* _WORK INSTRUCTIONS_: Please copy the records from the line with "the white matte door at center?" to the line with "Question: I am", both included, and leave the pictures out of the answer.

* _RECORD EXTRACTS_:

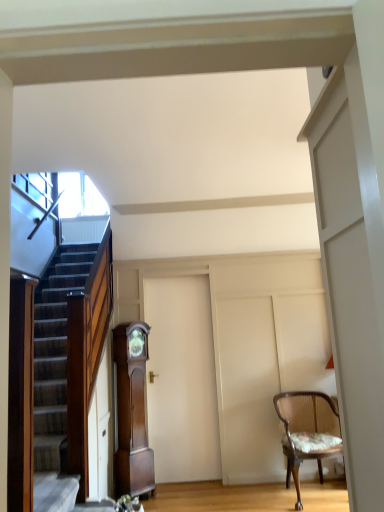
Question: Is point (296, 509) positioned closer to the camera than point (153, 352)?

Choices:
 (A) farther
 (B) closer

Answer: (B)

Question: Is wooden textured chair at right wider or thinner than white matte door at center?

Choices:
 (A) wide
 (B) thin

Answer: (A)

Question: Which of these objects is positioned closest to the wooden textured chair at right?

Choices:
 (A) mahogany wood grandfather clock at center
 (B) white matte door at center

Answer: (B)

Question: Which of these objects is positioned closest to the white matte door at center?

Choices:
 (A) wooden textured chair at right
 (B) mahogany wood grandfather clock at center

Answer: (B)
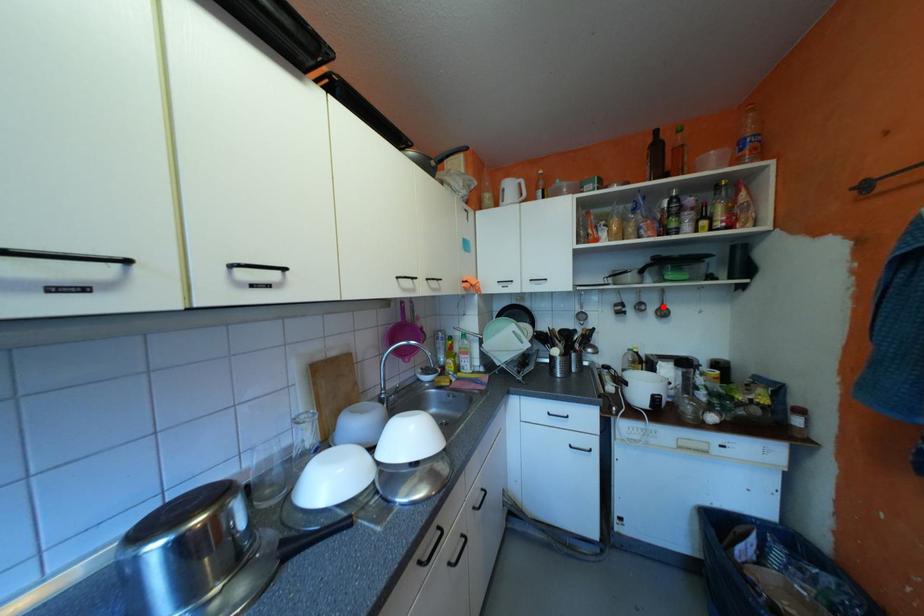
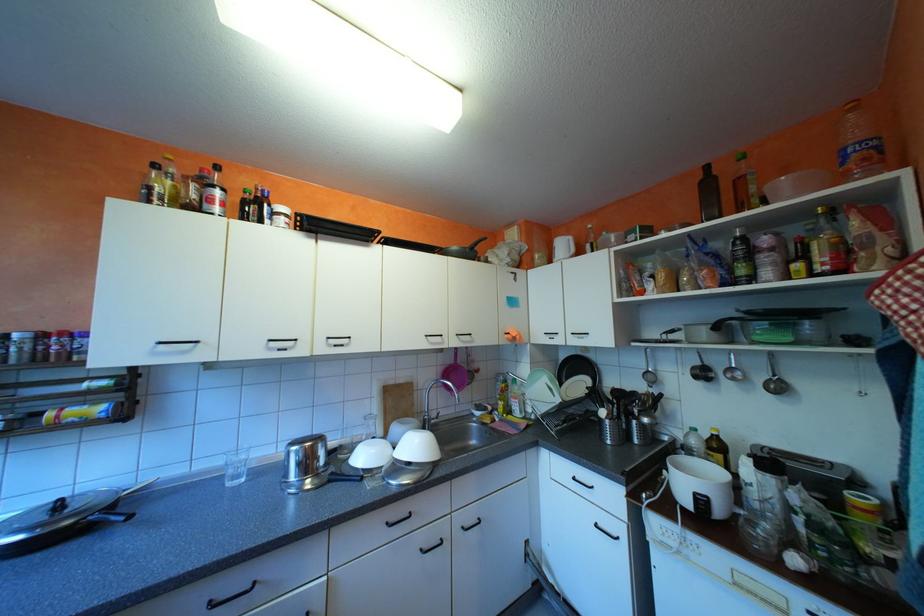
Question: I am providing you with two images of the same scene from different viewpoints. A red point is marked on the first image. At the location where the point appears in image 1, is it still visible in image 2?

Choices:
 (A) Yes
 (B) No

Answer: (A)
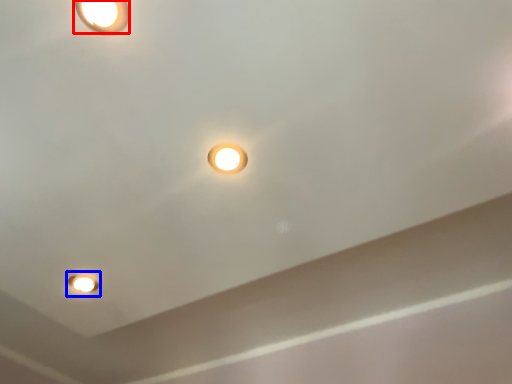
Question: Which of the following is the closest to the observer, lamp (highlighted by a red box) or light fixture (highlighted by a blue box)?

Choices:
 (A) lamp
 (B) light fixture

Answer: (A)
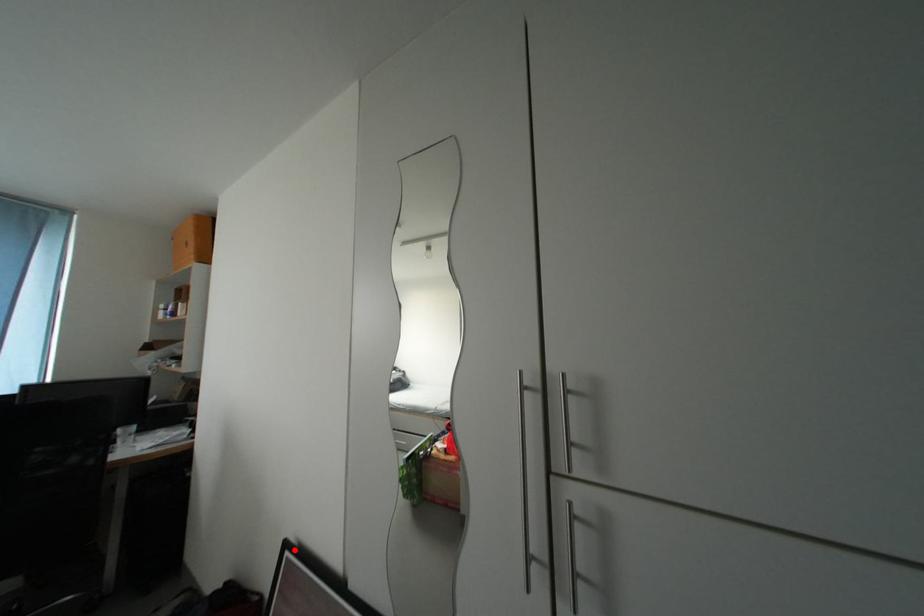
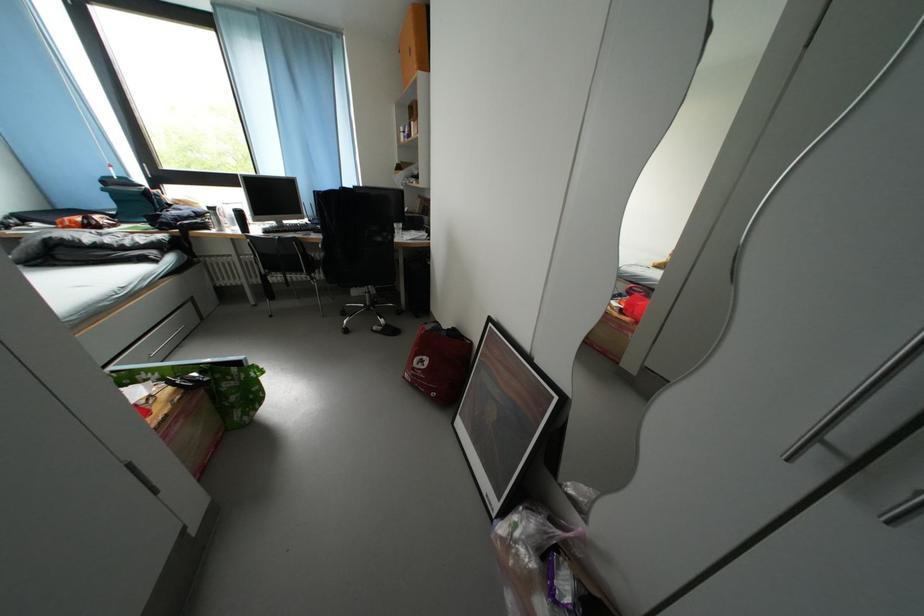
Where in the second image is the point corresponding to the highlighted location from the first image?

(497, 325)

* _RESULT OF THE EXERCISE_:
Question: Which of these objects is positioned closest to the white matte door at center?

Choices:
 (A) wooden textured chair at right
 (B) mahogany wood grandfather clock at center

Answer: (B)
Question: I am providing you with two images of the same scene from different viewpoints. A red point is marked on the first image. At the location where the point appears in image 1, is it still visible in image 2?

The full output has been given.